Scene images with change listings
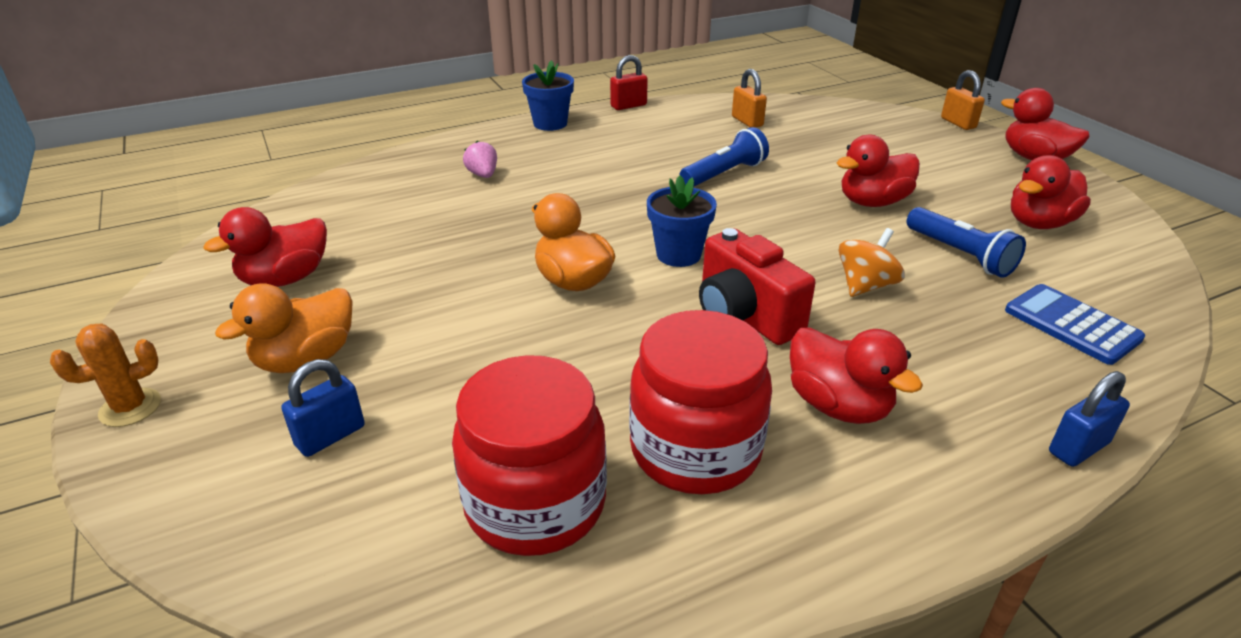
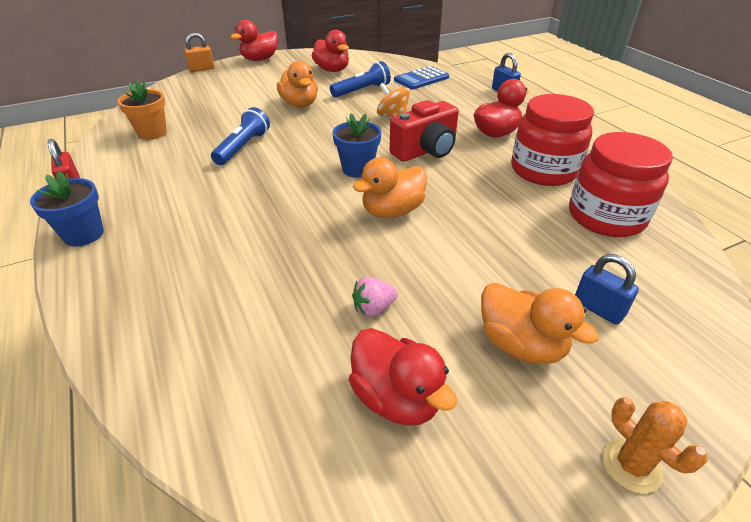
camera: 90 degrees left, 5 degrees up
(483, 175) = (193, 273): pink strawberry -> pink strawberry (373, 308)
(724, 174) = (243, 147): blue flashlight -> blue flashlight turned 60 degrees clockwise
(747, 121) = (152, 133): orange padlock -> orange flower pot
(872, 202) = (300, 104): red duck -> orange duck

**Goal of the exercise**
For the data above, return an exact copy that contains no pictures.

**Answer section**
camera: 90 degrees left, 5 degrees up
(483, 175) = (193, 273): pink strawberry -> pink strawberry (373, 308)
(724, 174) = (243, 147): blue flashlight -> blue flashlight turned 60 degrees clockwise
(747, 121) = (152, 133): orange padlock -> orange flower pot
(872, 202) = (300, 104): red duck -> orange duck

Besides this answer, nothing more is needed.